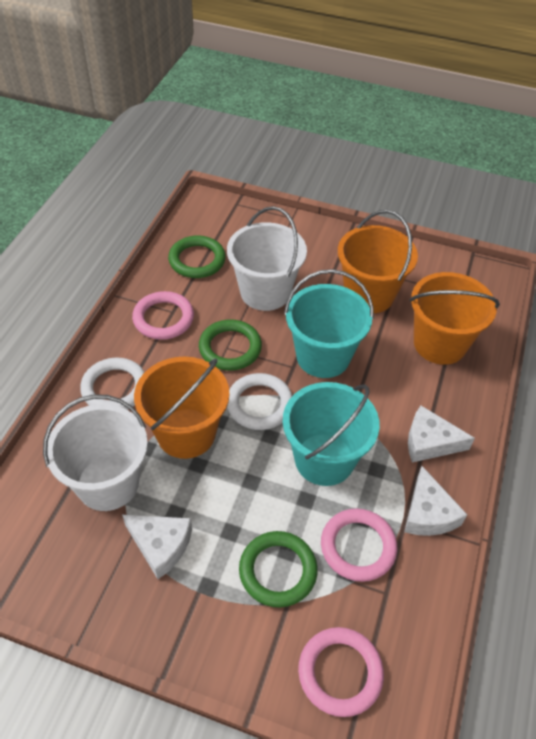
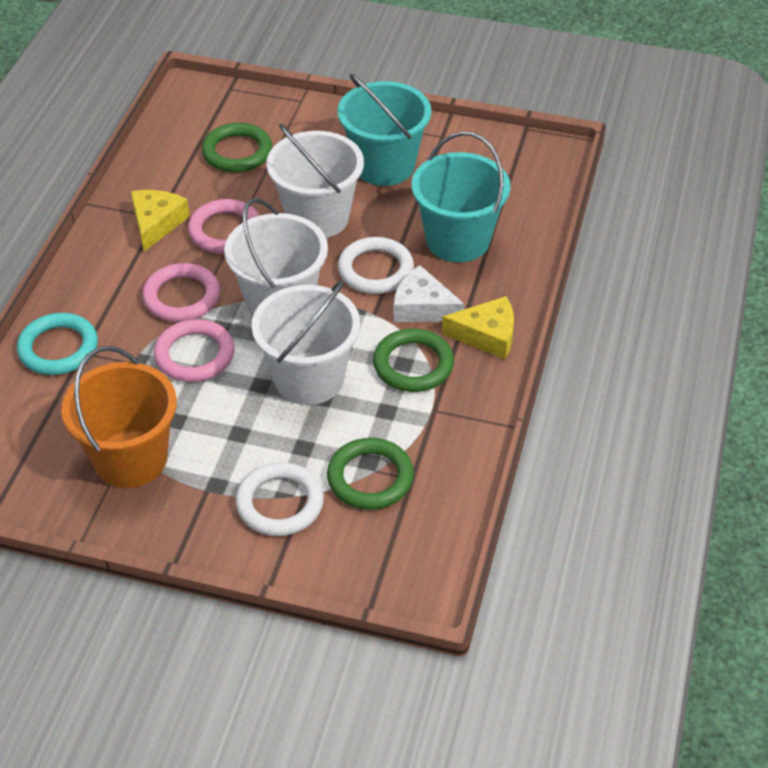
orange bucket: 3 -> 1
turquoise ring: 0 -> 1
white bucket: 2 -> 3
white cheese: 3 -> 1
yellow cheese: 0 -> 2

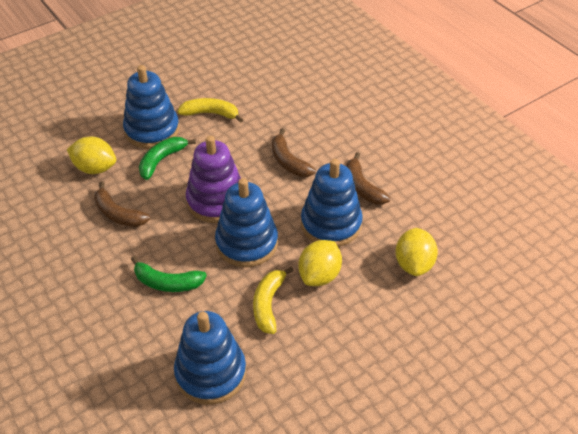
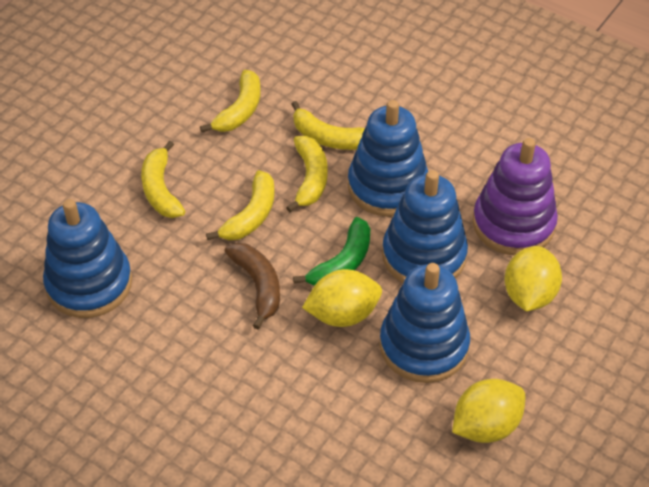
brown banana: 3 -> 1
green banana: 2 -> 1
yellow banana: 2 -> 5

===============

## [ACTIVITY]
Set out the material once more, exact in every line, with no images.

## [RESPONSE BOX]
orange bucket: 3 -> 1
turquoise ring: 0 -> 1
white bucket: 2 -> 3
white cheese: 3 -> 1
yellow cheese: 0 -> 2

brown banana: 3 -> 1
green banana: 2 -> 1
yellow banana: 2 -> 5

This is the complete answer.